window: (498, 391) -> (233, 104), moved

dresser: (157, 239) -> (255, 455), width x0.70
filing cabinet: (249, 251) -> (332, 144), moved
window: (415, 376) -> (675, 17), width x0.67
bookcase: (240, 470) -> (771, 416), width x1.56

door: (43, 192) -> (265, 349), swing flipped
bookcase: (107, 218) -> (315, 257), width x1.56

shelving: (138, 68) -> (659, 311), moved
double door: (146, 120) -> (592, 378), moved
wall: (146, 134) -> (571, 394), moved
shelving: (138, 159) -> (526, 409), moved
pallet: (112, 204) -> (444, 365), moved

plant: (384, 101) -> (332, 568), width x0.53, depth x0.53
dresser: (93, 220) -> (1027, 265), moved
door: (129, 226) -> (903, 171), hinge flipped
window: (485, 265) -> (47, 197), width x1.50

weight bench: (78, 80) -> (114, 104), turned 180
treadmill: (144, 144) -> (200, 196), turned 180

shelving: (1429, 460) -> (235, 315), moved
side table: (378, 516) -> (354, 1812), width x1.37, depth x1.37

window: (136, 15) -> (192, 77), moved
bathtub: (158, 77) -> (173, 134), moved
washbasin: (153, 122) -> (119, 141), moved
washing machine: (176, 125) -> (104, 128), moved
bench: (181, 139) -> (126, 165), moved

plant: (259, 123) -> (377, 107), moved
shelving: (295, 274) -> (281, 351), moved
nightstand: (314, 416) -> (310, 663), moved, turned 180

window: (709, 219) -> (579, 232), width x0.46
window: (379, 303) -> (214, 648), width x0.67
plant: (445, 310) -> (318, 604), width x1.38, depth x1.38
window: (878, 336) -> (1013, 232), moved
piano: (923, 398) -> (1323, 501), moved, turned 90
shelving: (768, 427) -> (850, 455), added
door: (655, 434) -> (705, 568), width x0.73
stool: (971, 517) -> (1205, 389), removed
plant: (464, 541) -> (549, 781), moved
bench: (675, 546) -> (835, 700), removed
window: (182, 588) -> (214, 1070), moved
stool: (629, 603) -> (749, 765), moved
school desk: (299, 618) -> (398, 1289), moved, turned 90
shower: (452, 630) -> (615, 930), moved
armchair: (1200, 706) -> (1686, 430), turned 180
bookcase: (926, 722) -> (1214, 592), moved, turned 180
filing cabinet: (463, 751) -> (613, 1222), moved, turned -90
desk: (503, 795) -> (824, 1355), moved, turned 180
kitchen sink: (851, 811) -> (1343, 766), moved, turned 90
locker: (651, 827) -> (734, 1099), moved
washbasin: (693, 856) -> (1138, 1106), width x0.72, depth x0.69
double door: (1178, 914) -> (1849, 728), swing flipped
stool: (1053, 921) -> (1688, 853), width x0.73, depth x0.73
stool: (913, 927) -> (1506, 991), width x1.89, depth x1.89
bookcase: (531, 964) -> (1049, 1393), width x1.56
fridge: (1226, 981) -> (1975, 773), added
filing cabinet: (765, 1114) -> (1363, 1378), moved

+++

### PROBLEM
Nothing should be returned except the lines from the one containing "filing cabinet: (463, 751)" through the last line of the data, each restated word for word.

### ANSWER TO THIS TASK
filing cabinet: (463, 751) -> (613, 1222), moved, turned -90
desk: (503, 795) -> (824, 1355), moved, turned 180
kitchen sink: (851, 811) -> (1343, 766), moved, turned 90
locker: (651, 827) -> (734, 1099), moved
washbasin: (693, 856) -> (1138, 1106), width x0.72, depth x0.69
double door: (1178, 914) -> (1849, 728), swing flipped
stool: (1053, 921) -> (1688, 853), width x0.73, depth x0.73
stool: (913, 927) -> (1506, 991), width x1.89, depth x1.89
bookcase: (531, 964) -> (1049, 1393), width x1.56
fridge: (1226, 981) -> (1975, 773), added
filing cabinet: (765, 1114) -> (1363, 1378), moved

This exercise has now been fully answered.